-- Content revision data --

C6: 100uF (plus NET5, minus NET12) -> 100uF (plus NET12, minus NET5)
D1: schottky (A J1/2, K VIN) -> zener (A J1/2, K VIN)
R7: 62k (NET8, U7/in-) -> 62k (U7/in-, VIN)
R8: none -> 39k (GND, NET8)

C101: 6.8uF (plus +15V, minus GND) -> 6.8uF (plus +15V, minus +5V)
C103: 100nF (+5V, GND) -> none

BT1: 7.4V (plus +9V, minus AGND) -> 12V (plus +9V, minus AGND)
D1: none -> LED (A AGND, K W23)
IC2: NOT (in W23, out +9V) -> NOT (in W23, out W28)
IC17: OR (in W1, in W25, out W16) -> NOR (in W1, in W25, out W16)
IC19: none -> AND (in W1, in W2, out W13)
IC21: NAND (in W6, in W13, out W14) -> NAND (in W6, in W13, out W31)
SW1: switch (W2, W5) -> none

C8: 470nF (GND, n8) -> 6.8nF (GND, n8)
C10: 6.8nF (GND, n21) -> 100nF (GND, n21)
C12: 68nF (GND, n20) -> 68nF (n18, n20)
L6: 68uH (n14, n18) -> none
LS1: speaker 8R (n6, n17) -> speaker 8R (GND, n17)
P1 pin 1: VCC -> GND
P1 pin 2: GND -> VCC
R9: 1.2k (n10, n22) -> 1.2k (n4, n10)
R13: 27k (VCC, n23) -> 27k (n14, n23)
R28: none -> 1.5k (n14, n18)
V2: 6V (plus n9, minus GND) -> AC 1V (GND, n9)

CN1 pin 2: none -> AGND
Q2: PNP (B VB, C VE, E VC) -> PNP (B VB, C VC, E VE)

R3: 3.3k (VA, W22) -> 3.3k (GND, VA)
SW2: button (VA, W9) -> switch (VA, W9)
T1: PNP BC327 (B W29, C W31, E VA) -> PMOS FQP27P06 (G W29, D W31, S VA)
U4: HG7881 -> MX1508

-- What the task requires --
Please go through the data above and copy each line containing the word "AGND".

-- Written solution --
BT1: 7.4V (plus +9V, minus AGND) -> 12V (plus +9V, minus AGND)
D1: none -> LED (A AGND, K W23)
CN1 pin 2: none -> AGND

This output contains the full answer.